- **EXERCISE BRIEF**
Go to the line holding "T2: NMOS (G" in the entries below and write out exactly every line down to and including the line holding "U1 pin RST: none -> N9".

- **Dataset items**
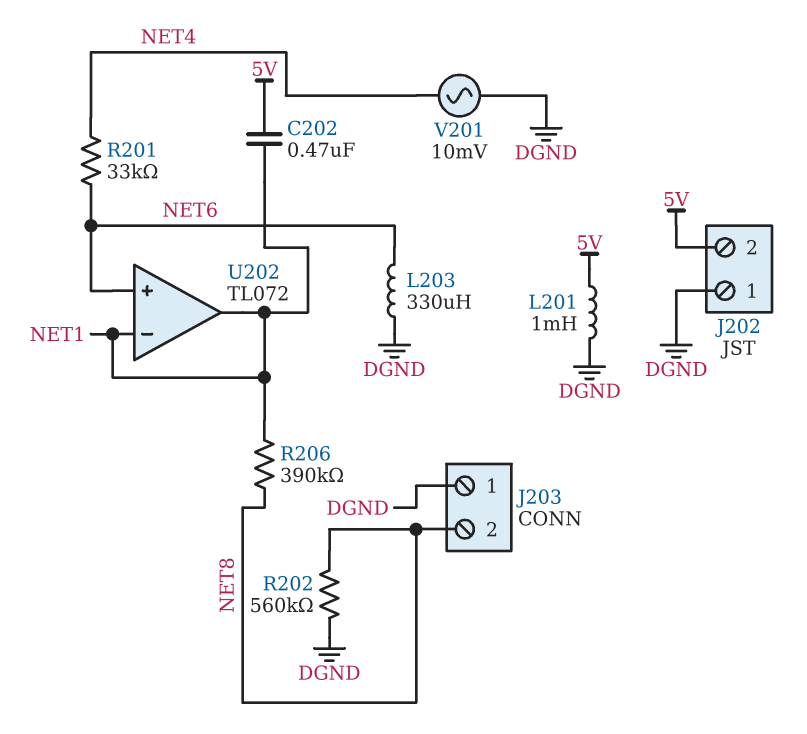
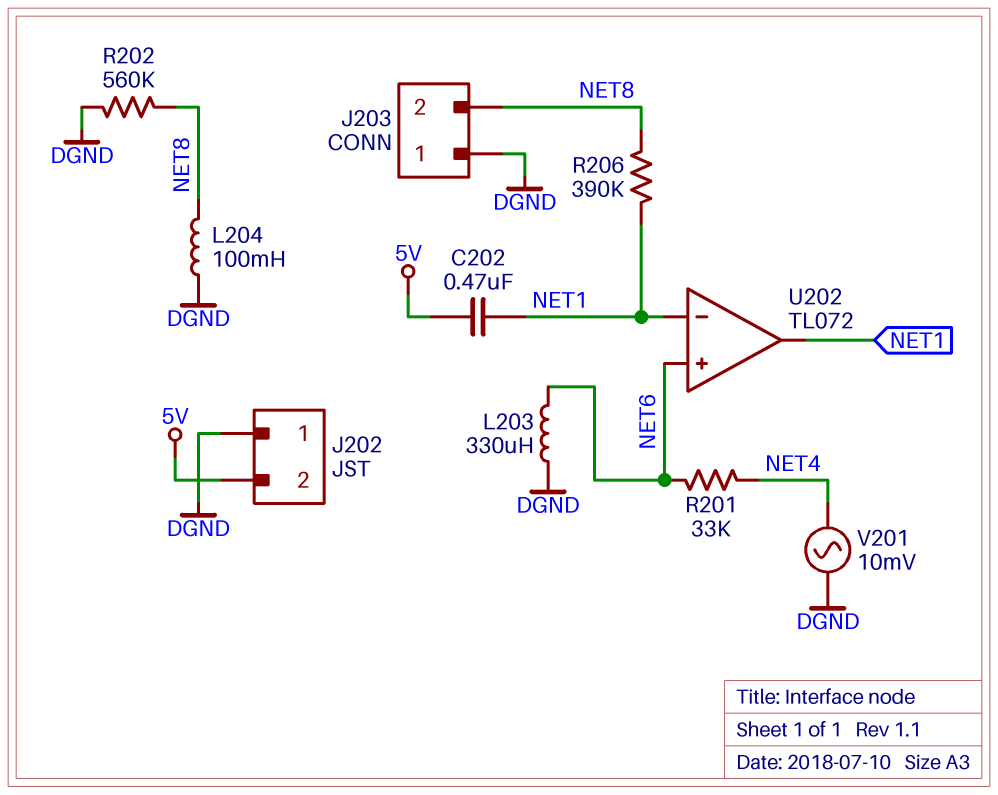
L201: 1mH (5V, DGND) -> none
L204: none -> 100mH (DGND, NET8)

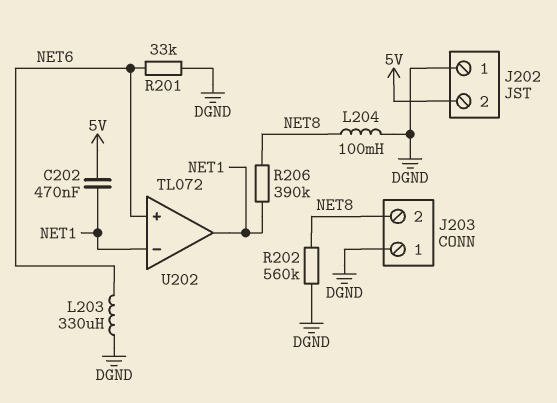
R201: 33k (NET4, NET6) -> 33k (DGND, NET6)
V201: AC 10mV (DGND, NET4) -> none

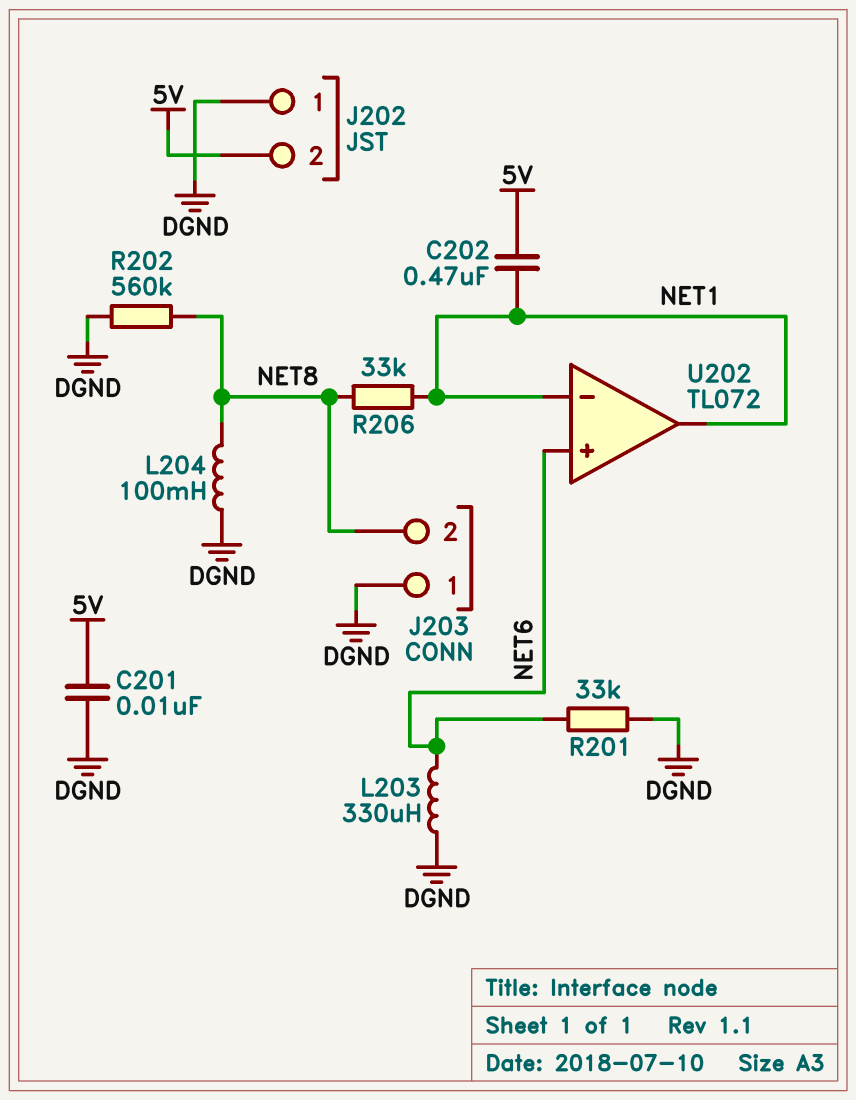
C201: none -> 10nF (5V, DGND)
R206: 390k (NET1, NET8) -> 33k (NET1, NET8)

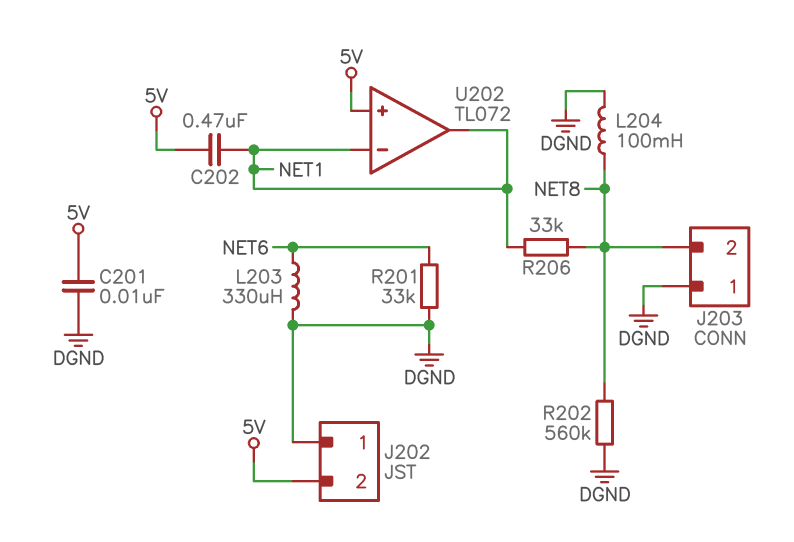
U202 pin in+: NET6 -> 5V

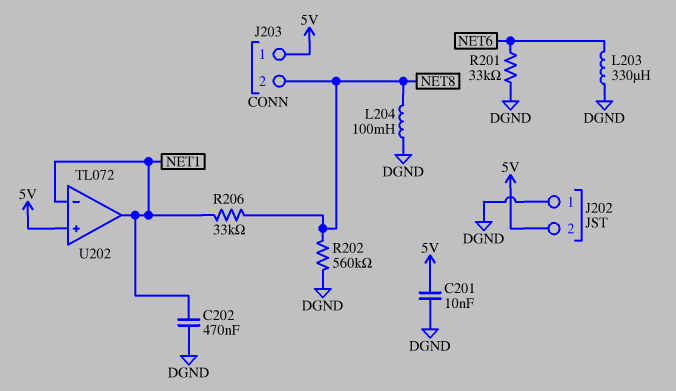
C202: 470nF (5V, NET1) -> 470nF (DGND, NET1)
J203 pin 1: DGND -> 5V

...

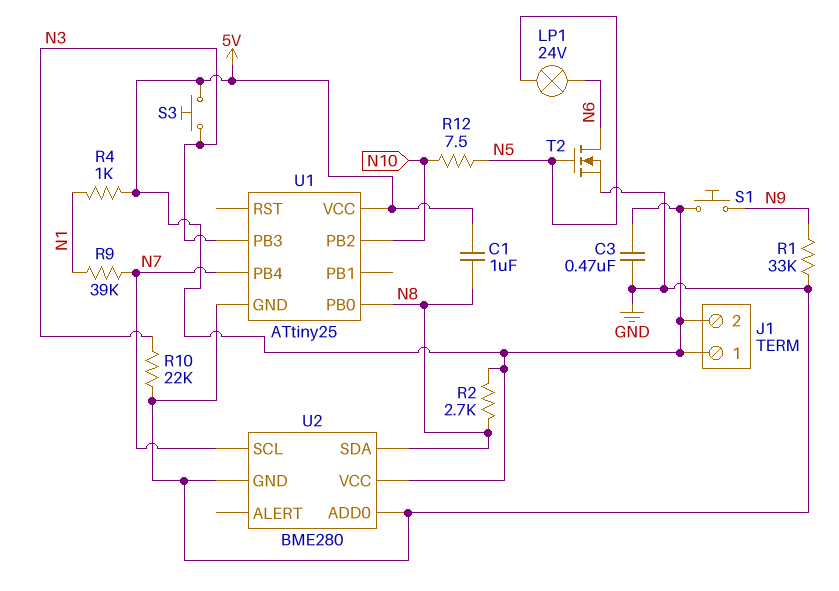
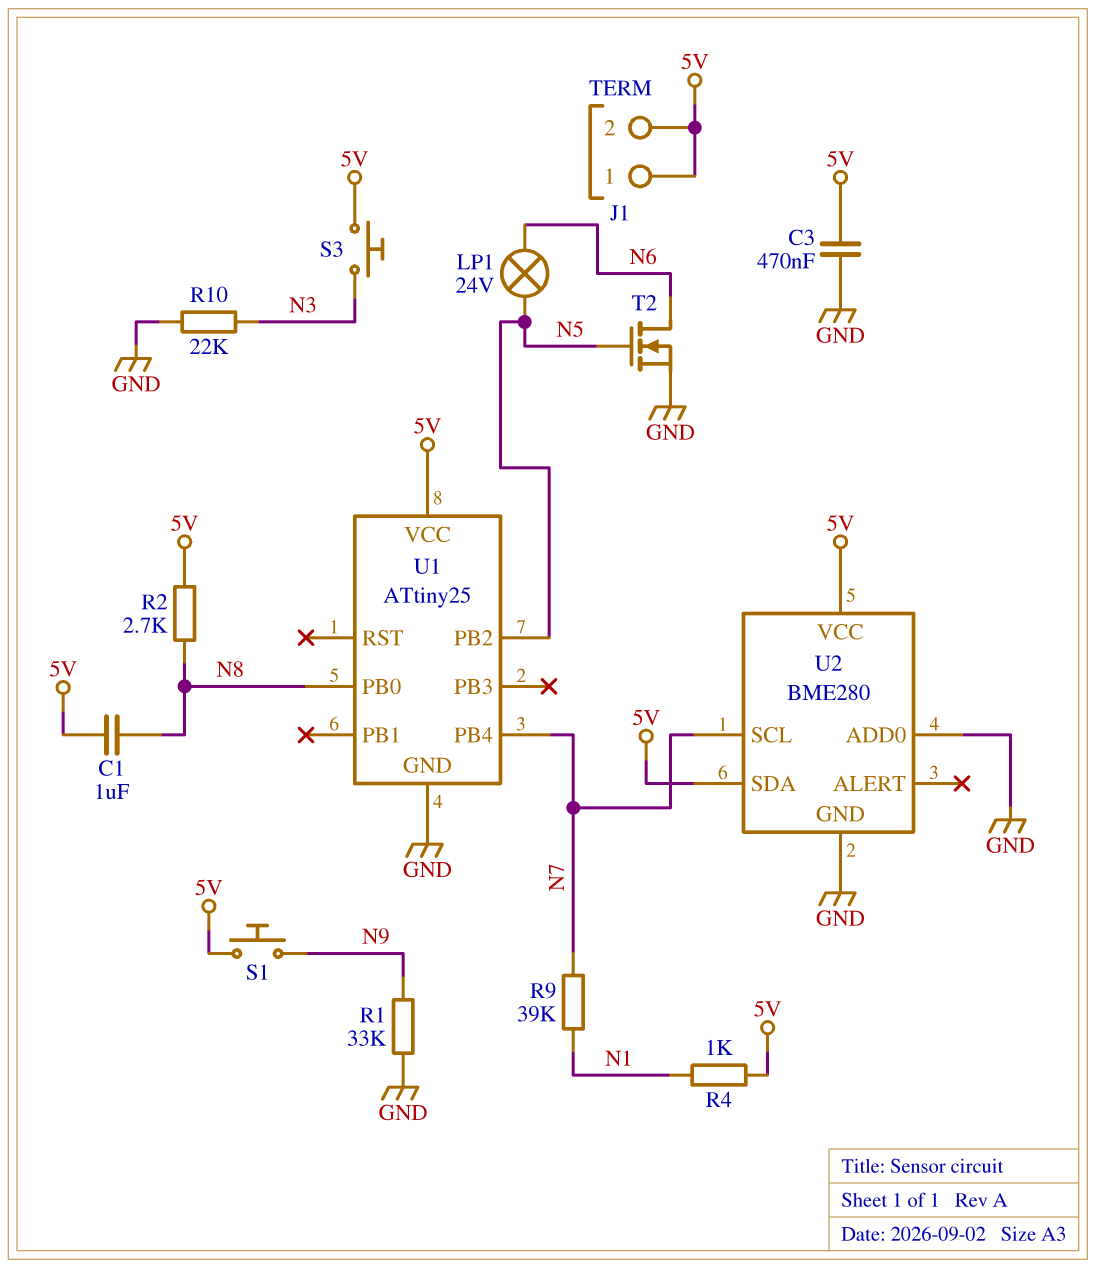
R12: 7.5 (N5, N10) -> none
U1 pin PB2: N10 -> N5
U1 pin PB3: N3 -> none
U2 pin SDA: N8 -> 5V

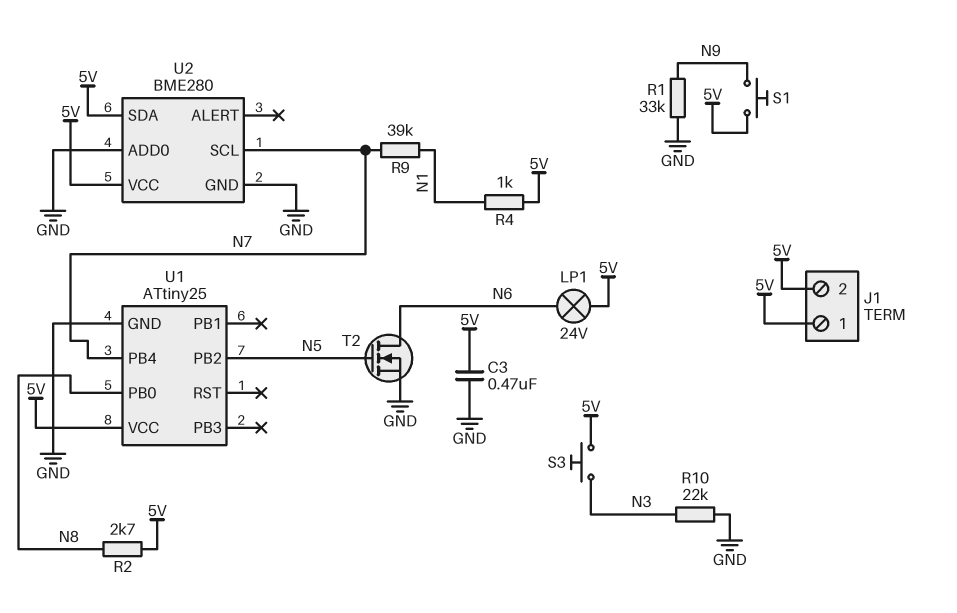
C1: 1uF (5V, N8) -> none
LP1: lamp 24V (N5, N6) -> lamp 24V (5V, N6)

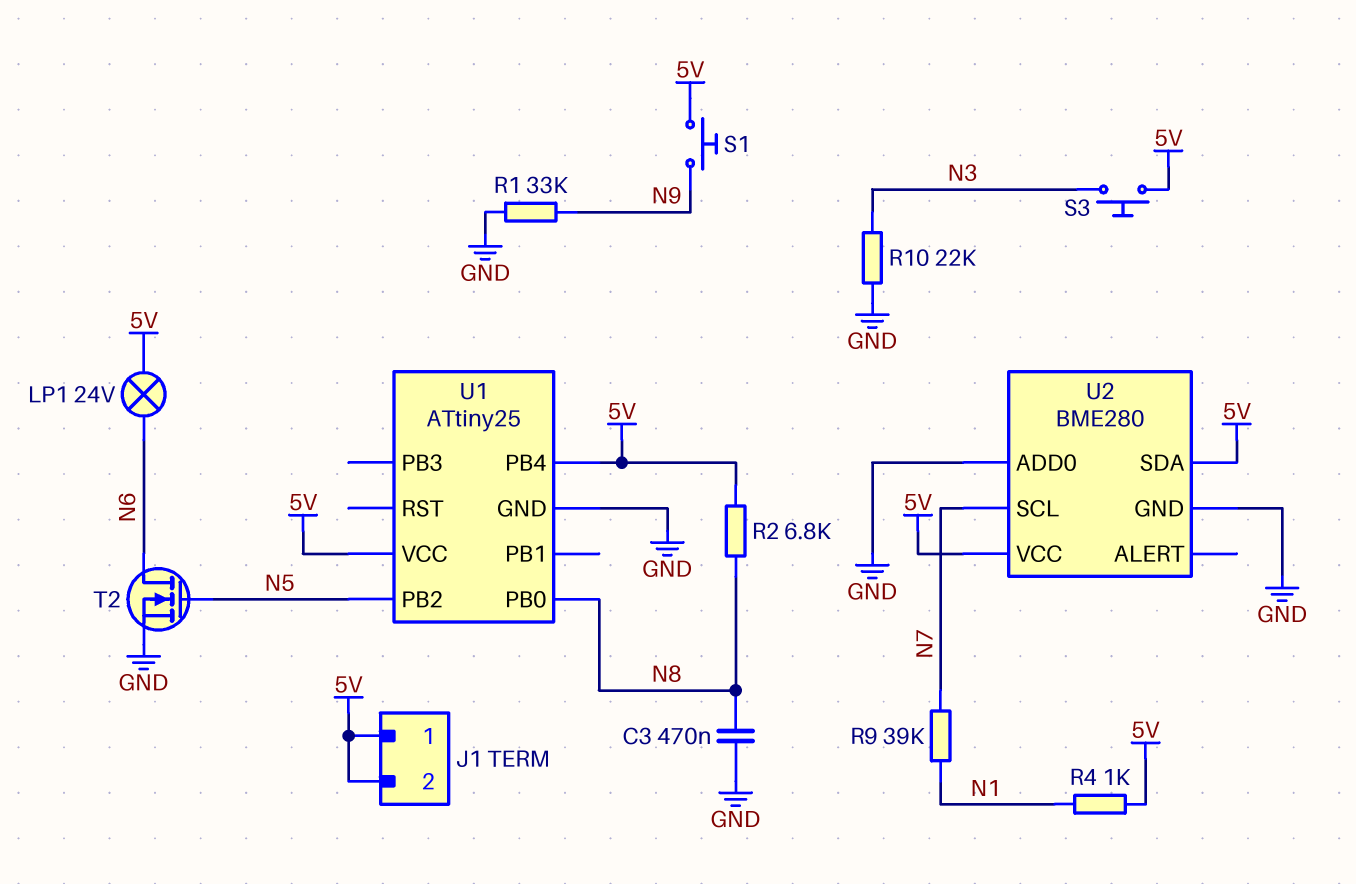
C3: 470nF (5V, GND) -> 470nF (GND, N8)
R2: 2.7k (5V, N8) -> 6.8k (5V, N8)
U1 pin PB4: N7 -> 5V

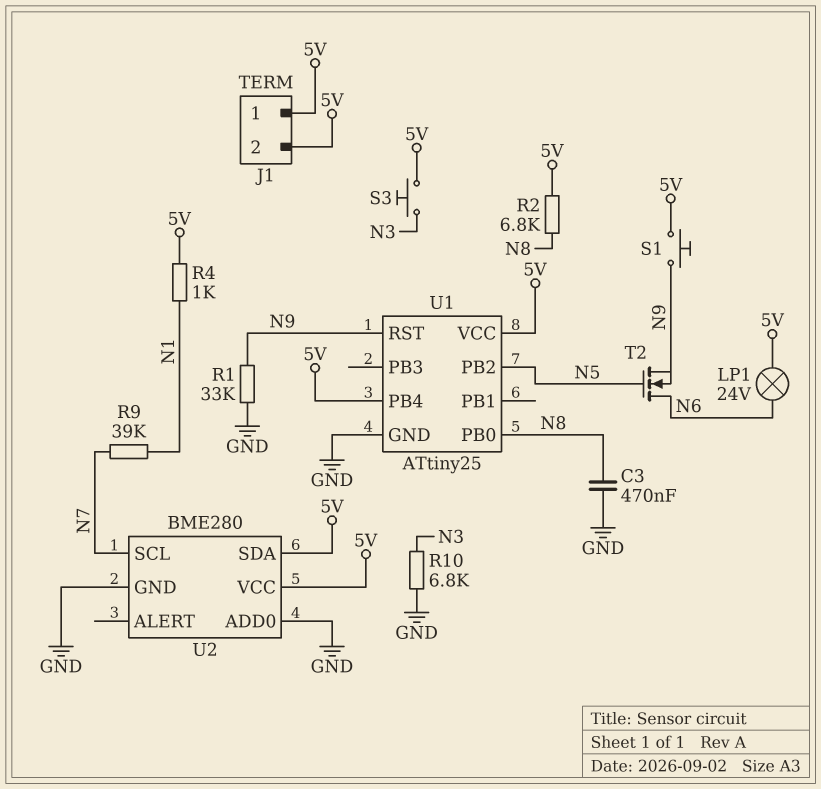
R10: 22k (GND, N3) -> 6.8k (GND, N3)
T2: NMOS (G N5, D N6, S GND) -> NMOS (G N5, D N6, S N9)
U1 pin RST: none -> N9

- **SOLUTION FOR THIS TASK**
T2: NMOS (G N5, D N6, S GND) -> NMOS (G N5, D N6, S N9)
U1 pin RST: none -> N9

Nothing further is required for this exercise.